Spatial question data:
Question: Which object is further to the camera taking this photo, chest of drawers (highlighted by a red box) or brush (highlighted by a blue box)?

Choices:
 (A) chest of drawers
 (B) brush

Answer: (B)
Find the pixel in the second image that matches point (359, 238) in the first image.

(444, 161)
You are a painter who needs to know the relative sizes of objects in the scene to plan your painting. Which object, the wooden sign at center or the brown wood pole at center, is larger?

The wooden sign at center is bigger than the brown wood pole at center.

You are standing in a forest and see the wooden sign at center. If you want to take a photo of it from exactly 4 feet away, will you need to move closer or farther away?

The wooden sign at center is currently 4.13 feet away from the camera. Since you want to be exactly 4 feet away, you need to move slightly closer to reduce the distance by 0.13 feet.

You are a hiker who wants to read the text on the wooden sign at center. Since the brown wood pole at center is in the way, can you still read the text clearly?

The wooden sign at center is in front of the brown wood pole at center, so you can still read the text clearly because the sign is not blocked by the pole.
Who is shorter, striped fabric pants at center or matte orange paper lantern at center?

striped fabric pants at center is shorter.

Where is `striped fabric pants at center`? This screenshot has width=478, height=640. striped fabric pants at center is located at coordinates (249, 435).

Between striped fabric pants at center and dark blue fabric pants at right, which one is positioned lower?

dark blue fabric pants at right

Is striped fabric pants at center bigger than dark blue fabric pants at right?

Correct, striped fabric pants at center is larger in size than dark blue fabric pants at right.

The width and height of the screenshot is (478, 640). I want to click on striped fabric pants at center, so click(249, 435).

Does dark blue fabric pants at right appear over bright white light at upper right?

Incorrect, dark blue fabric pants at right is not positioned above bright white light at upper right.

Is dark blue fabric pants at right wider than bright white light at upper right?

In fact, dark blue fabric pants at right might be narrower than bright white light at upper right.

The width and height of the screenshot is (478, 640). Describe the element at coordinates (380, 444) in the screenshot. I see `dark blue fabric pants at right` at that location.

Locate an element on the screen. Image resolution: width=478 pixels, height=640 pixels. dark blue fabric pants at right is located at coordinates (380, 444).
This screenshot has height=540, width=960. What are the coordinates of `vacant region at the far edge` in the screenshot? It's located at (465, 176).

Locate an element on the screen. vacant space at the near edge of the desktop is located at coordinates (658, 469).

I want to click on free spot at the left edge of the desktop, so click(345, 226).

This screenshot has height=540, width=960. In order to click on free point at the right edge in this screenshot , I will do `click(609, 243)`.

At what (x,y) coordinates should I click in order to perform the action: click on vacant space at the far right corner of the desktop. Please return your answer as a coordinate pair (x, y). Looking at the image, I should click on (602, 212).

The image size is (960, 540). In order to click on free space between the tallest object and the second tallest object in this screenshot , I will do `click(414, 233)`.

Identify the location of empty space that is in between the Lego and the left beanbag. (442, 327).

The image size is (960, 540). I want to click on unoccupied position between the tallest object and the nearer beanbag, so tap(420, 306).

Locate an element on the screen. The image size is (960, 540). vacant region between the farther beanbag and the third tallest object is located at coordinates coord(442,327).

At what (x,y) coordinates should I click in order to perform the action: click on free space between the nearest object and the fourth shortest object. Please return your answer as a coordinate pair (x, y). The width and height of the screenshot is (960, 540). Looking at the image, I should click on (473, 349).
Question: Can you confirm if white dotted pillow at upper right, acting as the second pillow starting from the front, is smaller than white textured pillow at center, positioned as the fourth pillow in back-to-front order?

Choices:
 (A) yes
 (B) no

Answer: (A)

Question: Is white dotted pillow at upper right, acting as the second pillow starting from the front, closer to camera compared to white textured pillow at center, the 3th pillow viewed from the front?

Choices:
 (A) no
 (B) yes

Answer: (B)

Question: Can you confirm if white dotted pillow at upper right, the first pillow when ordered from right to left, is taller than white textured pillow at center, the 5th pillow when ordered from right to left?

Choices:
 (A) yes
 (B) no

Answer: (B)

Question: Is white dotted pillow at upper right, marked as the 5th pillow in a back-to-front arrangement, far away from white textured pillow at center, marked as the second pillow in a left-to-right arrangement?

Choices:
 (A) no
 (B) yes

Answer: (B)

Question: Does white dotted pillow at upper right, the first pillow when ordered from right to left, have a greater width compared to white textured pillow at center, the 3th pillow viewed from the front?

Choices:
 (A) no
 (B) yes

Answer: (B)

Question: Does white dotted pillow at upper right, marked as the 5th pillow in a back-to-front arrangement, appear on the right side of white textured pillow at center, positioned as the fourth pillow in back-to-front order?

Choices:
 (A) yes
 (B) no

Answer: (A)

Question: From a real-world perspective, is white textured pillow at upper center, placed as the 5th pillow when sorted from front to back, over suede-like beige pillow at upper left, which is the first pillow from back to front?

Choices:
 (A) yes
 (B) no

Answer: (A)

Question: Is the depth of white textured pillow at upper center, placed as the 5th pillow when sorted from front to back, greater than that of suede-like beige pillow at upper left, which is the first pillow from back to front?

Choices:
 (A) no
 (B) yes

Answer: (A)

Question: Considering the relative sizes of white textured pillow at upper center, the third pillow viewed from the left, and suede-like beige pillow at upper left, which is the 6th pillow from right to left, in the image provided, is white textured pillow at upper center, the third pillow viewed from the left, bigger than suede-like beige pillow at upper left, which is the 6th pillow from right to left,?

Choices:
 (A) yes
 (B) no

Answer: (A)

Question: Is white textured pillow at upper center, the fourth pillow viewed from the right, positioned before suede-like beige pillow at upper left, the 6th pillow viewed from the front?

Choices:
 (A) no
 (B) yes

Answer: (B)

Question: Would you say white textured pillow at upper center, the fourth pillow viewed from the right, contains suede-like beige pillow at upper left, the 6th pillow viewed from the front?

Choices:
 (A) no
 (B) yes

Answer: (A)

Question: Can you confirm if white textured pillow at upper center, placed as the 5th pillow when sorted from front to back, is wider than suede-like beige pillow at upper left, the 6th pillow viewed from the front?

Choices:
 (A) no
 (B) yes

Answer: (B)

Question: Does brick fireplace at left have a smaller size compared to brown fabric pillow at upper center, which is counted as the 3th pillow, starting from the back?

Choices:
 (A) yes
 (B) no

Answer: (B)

▶ **Set exercise**: Copy the data above line for line, with no changes.

▶ **The output**:
Question: Which object is further to the camera taking this photo, chest of drawers (highlighted by a red box) or brush (highlighted by a blue box)?

Choices:
 (A) chest of drawers
 (B) brush

Answer: (B)
Find the pixel in the second image that matches point (359, 238) in the first image.

(444, 161)
You are a painter who needs to know the relative sizes of objects in the scene to plan your painting. Which object, the wooden sign at center or the brown wood pole at center, is larger?

The wooden sign at center is bigger than the brown wood pole at center.

You are standing in a forest and see the wooden sign at center. If you want to take a photo of it from exactly 4 feet away, will you need to move closer or farther away?

The wooden sign at center is currently 4.13 feet away from the camera. Since you want to be exactly 4 feet away, you need to move slightly closer to reduce the distance by 0.13 feet.

You are a hiker who wants to read the text on the wooden sign at center. Since the brown wood pole at center is in the way, can you still read the text clearly?

The wooden sign at center is in front of the brown wood pole at center, so you can still read the text clearly because the sign is not blocked by the pole.
Who is shorter, striped fabric pants at center or matte orange paper lantern at center?

striped fabric pants at center is shorter.

Where is `striped fabric pants at center`? This screenshot has width=478, height=640. striped fabric pants at center is located at coordinates (249, 435).

Between striped fabric pants at center and dark blue fabric pants at right, which one is positioned lower?

dark blue fabric pants at right

Is striped fabric pants at center bigger than dark blue fabric pants at right?

Correct, striped fabric pants at center is larger in size than dark blue fabric pants at right.

The width and height of the screenshot is (478, 640). I want to click on striped fabric pants at center, so click(249, 435).

Does dark blue fabric pants at right appear over bright white light at upper right?

Incorrect, dark blue fabric pants at right is not positioned above bright white light at upper right.

Is dark blue fabric pants at right wider than bright white light at upper right?

In fact, dark blue fabric pants at right might be narrower than bright white light at upper right.

The width and height of the screenshot is (478, 640). Describe the element at coordinates (380, 444) in the screenshot. I see `dark blue fabric pants at right` at that location.

Locate an element on the screen. Image resolution: width=478 pixels, height=640 pixels. dark blue fabric pants at right is located at coordinates (380, 444).
This screenshot has height=540, width=960. What are the coordinates of `vacant region at the far edge` in the screenshot? It's located at (465, 176).

Locate an element on the screen. vacant space at the near edge of the desktop is located at coordinates (658, 469).

I want to click on free spot at the left edge of the desktop, so click(345, 226).

This screenshot has height=540, width=960. In order to click on free point at the right edge in this screenshot , I will do `click(609, 243)`.

At what (x,y) coordinates should I click in order to perform the action: click on vacant space at the far right corner of the desktop. Please return your answer as a coordinate pair (x, y). Looking at the image, I should click on (602, 212).

The image size is (960, 540). In order to click on free space between the tallest object and the second tallest object in this screenshot , I will do `click(414, 233)`.

Identify the location of empty space that is in between the Lego and the left beanbag. (442, 327).

The image size is (960, 540). I want to click on unoccupied position between the tallest object and the nearer beanbag, so tap(420, 306).

Locate an element on the screen. The image size is (960, 540). vacant region between the farther beanbag and the third tallest object is located at coordinates coord(442,327).

At what (x,y) coordinates should I click in order to perform the action: click on free space between the nearest object and the fourth shortest object. Please return your answer as a coordinate pair (x, y). The width and height of the screenshot is (960, 540). Looking at the image, I should click on (473, 349).
Question: Can you confirm if white dotted pillow at upper right, acting as the second pillow starting from the front, is smaller than white textured pillow at center, positioned as the fourth pillow in back-to-front order?

Choices:
 (A) yes
 (B) no

Answer: (A)

Question: Is white dotted pillow at upper right, acting as the second pillow starting from the front, closer to camera compared to white textured pillow at center, the 3th pillow viewed from the front?

Choices:
 (A) no
 (B) yes

Answer: (B)

Question: Can you confirm if white dotted pillow at upper right, the first pillow when ordered from right to left, is taller than white textured pillow at center, the 5th pillow when ordered from right to left?

Choices:
 (A) yes
 (B) no

Answer: (B)

Question: Is white dotted pillow at upper right, marked as the 5th pillow in a back-to-front arrangement, far away from white textured pillow at center, marked as the second pillow in a left-to-right arrangement?

Choices:
 (A) no
 (B) yes

Answer: (B)

Question: Does white dotted pillow at upper right, the first pillow when ordered from right to left, have a greater width compared to white textured pillow at center, the 3th pillow viewed from the front?

Choices:
 (A) no
 (B) yes

Answer: (B)

Question: Does white dotted pillow at upper right, marked as the 5th pillow in a back-to-front arrangement, appear on the right side of white textured pillow at center, positioned as the fourth pillow in back-to-front order?

Choices:
 (A) yes
 (B) no

Answer: (A)

Question: From a real-world perspective, is white textured pillow at upper center, placed as the 5th pillow when sorted from front to back, over suede-like beige pillow at upper left, which is the first pillow from back to front?

Choices:
 (A) yes
 (B) no

Answer: (A)

Question: Is the depth of white textured pillow at upper center, placed as the 5th pillow when sorted from front to back, greater than that of suede-like beige pillow at upper left, which is the first pillow from back to front?

Choices:
 (A) no
 (B) yes

Answer: (A)

Question: Considering the relative sizes of white textured pillow at upper center, the third pillow viewed from the left, and suede-like beige pillow at upper left, which is the 6th pillow from right to left, in the image provided, is white textured pillow at upper center, the third pillow viewed from the left, bigger than suede-like beige pillow at upper left, which is the 6th pillow from right to left,?

Choices:
 (A) yes
 (B) no

Answer: (A)

Question: Is white textured pillow at upper center, the fourth pillow viewed from the right, positioned before suede-like beige pillow at upper left, the 6th pillow viewed from the front?

Choices:
 (A) no
 (B) yes

Answer: (B)

Question: Would you say white textured pillow at upper center, the fourth pillow viewed from the right, contains suede-like beige pillow at upper left, the 6th pillow viewed from the front?

Choices:
 (A) no
 (B) yes

Answer: (A)

Question: Can you confirm if white textured pillow at upper center, placed as the 5th pillow when sorted from front to back, is wider than suede-like beige pillow at upper left, the 6th pillow viewed from the front?

Choices:
 (A) no
 (B) yes

Answer: (B)

Question: Does brick fireplace at left have a smaller size compared to brown fabric pillow at upper center, which is counted as the 3th pillow, starting from the back?

Choices:
 (A) yes
 (B) no

Answer: (B)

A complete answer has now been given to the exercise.